*** Data excerpt Section Begins ***

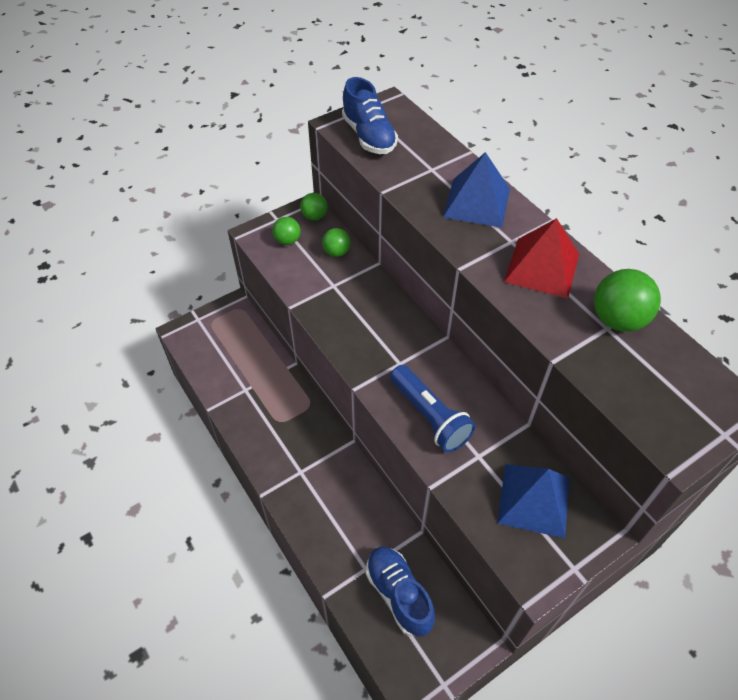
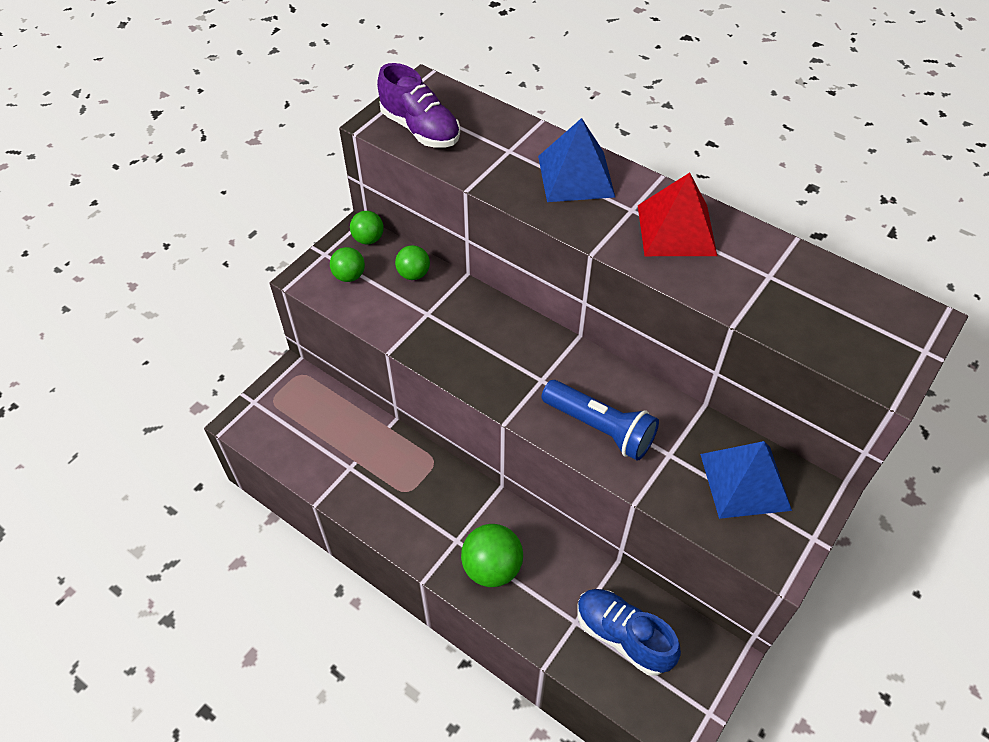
camera: 20 degrees left, 0 degrees up
(369, 136) = (420, 129): blue shoe -> purple shoe
(617, 319) = (775, 264): green ball -> green ball (492, 568)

*** Data excerpt Section Ends ***

■ Exercise requirements ■
The pictures are to be omitted, and the rest of the listing is to be transcribed exactly.

■ Answer ■
camera: 20 degrees left, 0 degrees up
(369, 136) = (420, 129): blue shoe -> purple shoe
(617, 319) = (775, 264): green ball -> green ball (492, 568)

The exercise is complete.